_Description of the task_
For the entries below, repeat exactly each line starting with the one that contains "in_first: [442, 247]" and going on through the one that contains "in_second: [652, 245]", and no others.
*** Begin section ***
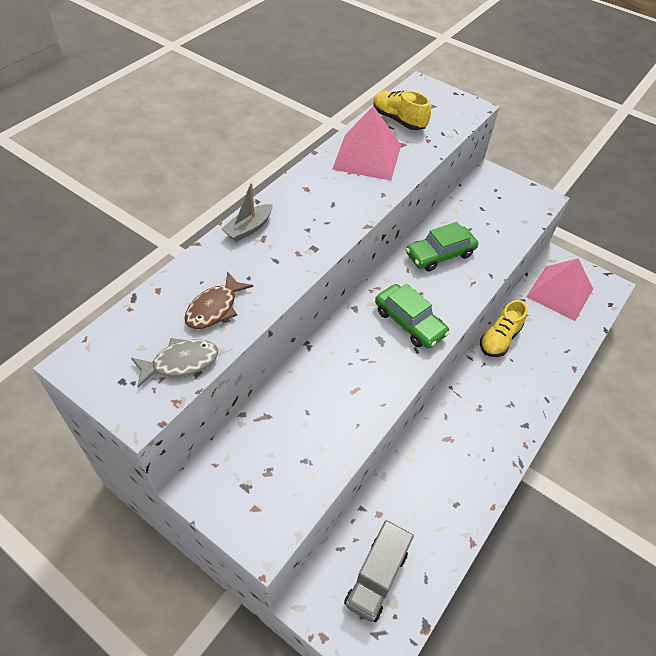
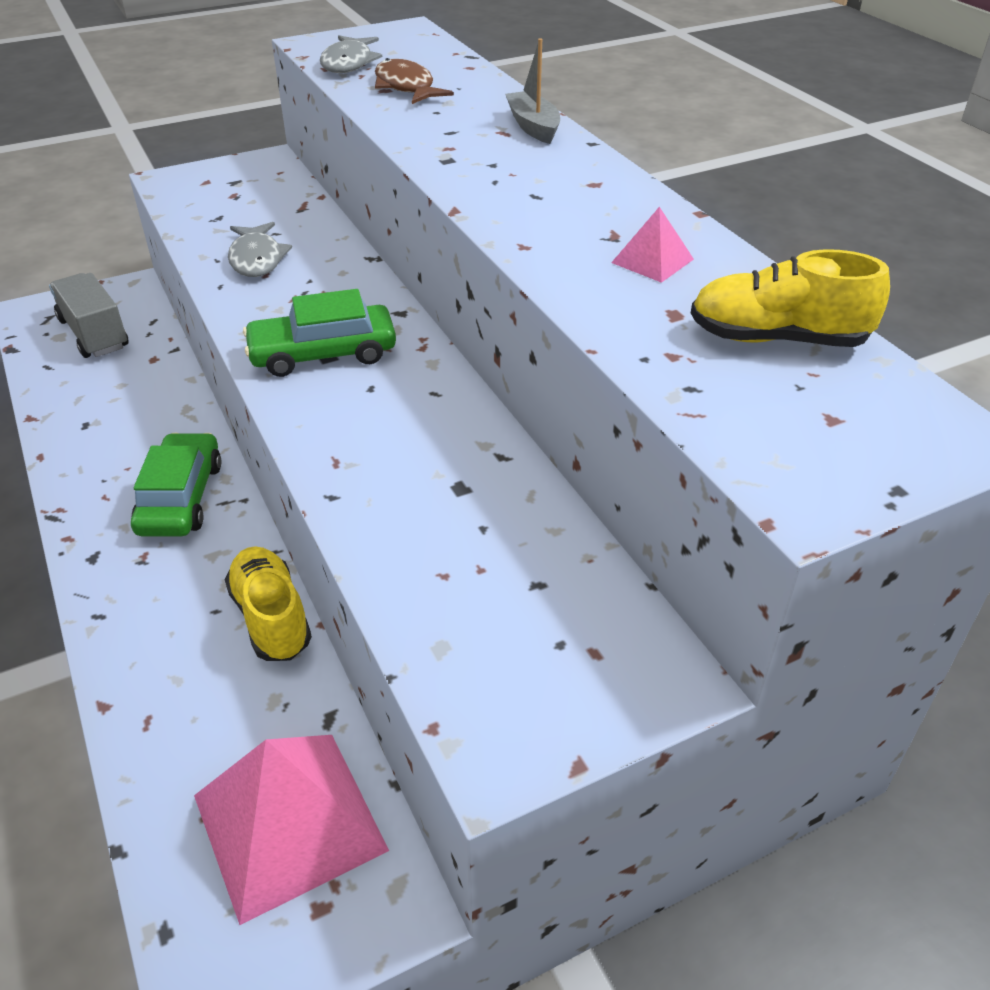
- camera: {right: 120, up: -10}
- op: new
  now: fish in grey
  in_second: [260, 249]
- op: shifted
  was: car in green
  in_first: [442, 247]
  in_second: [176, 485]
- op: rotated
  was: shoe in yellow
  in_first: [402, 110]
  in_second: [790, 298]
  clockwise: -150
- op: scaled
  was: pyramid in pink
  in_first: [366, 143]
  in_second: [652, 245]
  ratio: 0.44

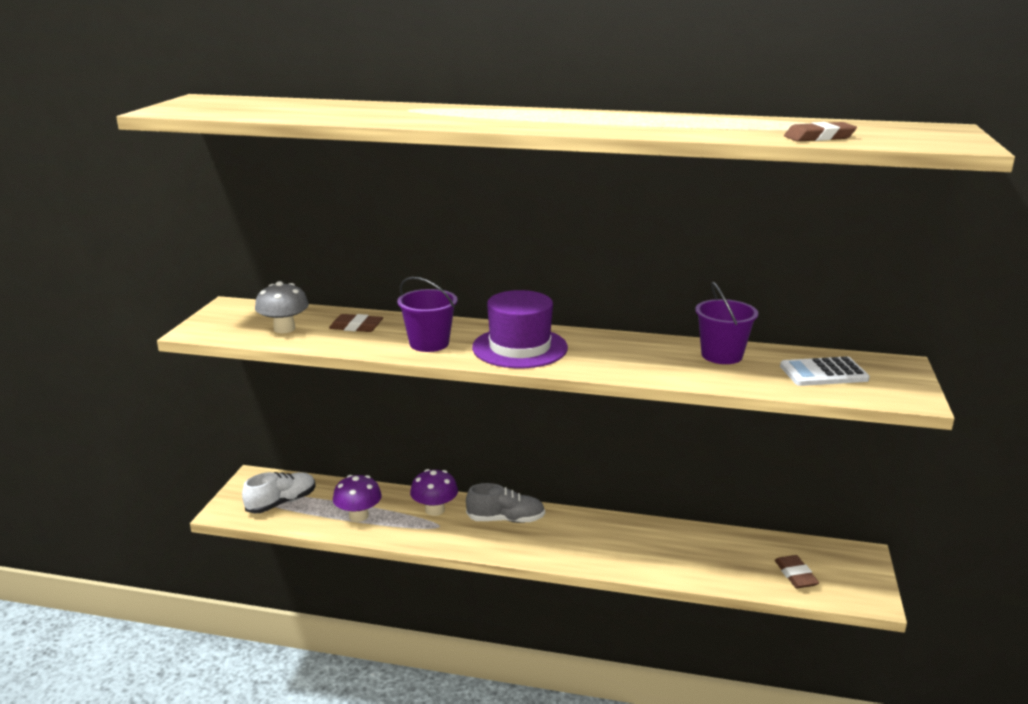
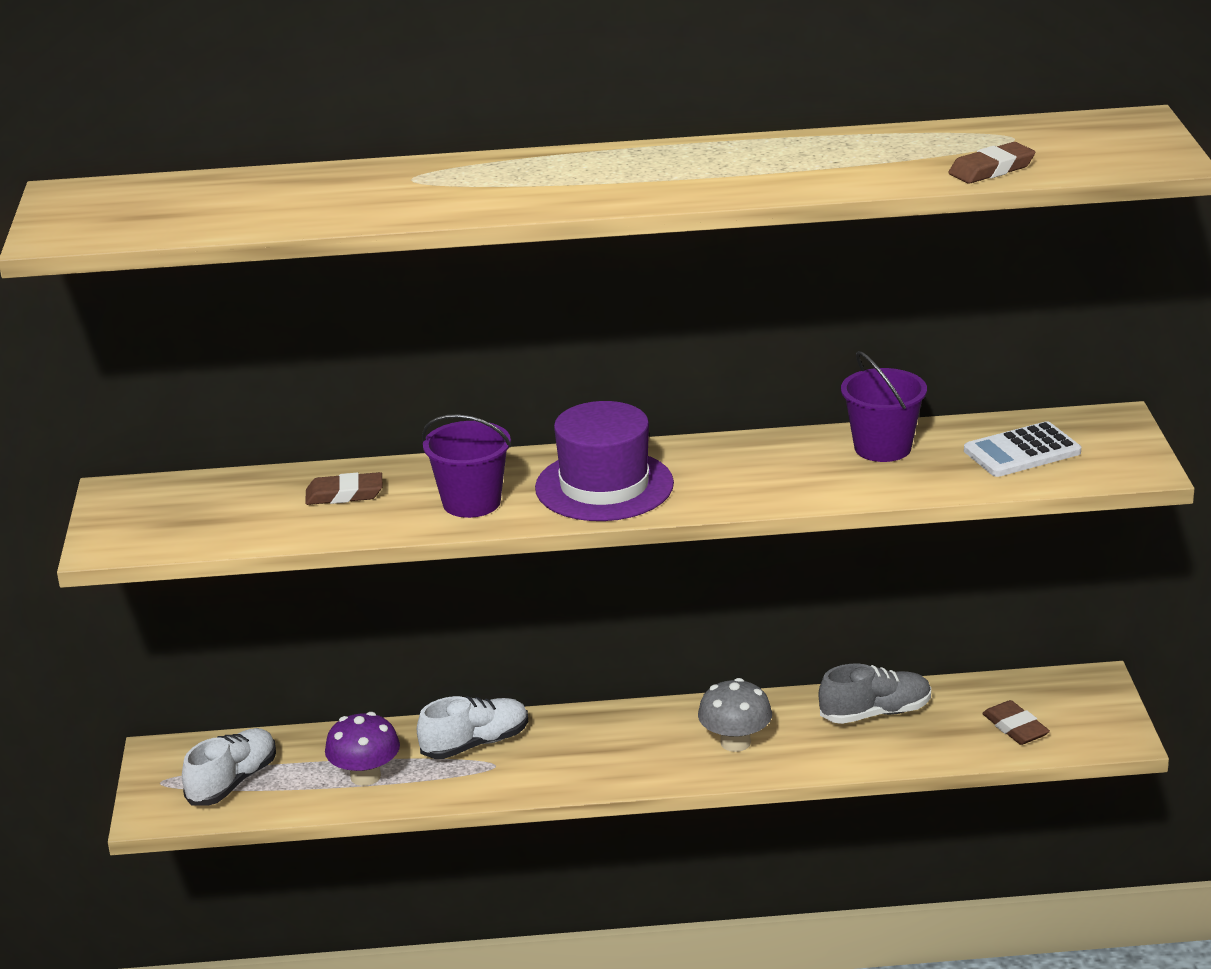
- camera: {right: -15, up: 5}
- op: shifted
  was: mushroom in grey
  in_first: [282, 307]
  in_second: [735, 715]
- op: shifted
  was: shoe in grey
  in_first: [505, 503]
  in_second: [875, 693]
- op: swapped
  was: mushroom in purple
  now: shoe in white
  in_first: [434, 492]
  in_second: [472, 727]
*** End section ***
_Result of the exercise_
  in_first: [442, 247]
  in_second: [176, 485]
- op: rotated
  was: shoe in yellow
  in_first: [402, 110]
  in_second: [790, 298]
  clockwise: -150
- op: scaled
  was: pyramid in pink
  in_first: [366, 143]
  in_second: [652, 245]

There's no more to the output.